## Work to complete
Anywhere the string "HALL" shows up in the listing below, copy the line it is in.
──────── Material shown ────────
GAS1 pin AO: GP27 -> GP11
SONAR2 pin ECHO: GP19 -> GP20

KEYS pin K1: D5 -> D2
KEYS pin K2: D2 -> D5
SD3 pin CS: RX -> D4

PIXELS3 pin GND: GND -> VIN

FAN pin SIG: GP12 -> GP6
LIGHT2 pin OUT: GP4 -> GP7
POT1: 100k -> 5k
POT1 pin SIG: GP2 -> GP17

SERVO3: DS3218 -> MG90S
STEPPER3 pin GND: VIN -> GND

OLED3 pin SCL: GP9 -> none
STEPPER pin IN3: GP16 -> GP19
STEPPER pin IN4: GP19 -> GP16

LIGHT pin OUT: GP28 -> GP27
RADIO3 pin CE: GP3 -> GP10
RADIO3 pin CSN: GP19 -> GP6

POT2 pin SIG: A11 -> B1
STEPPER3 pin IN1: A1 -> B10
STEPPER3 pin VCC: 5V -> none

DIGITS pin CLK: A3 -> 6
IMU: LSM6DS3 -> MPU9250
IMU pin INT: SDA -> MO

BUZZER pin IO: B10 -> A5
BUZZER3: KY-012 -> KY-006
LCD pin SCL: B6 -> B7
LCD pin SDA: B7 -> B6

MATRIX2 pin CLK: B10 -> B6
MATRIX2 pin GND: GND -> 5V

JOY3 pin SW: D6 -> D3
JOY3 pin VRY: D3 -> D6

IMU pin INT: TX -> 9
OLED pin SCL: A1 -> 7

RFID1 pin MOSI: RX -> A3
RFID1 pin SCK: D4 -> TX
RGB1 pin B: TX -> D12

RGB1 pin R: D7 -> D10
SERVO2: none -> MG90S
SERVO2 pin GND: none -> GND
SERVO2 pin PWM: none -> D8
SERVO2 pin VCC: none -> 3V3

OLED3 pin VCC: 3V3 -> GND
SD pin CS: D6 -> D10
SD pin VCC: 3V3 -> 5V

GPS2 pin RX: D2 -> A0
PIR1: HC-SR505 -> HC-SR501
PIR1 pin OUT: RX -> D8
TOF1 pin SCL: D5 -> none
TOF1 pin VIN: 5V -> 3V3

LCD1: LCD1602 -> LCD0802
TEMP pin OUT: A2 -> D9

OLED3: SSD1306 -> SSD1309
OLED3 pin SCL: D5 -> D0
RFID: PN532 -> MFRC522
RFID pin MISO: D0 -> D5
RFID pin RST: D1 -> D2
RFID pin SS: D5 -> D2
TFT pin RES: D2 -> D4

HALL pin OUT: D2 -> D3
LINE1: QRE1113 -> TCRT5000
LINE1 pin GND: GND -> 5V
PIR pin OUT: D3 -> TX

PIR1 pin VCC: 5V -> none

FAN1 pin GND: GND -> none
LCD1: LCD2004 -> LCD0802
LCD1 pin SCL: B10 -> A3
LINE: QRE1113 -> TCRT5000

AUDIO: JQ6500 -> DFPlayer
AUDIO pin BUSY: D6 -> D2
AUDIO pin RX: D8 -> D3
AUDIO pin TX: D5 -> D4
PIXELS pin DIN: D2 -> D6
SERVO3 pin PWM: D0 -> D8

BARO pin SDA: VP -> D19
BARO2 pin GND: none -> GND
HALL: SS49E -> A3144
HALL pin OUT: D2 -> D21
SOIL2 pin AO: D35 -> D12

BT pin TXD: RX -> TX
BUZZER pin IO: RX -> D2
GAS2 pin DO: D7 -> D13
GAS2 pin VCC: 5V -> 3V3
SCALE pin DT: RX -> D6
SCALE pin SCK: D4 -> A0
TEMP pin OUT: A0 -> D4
────────
## Task result
HALL pin OUT: D2 -> D3
HALL: SS49E -> A3144
HALL pin OUT: D2 -> D21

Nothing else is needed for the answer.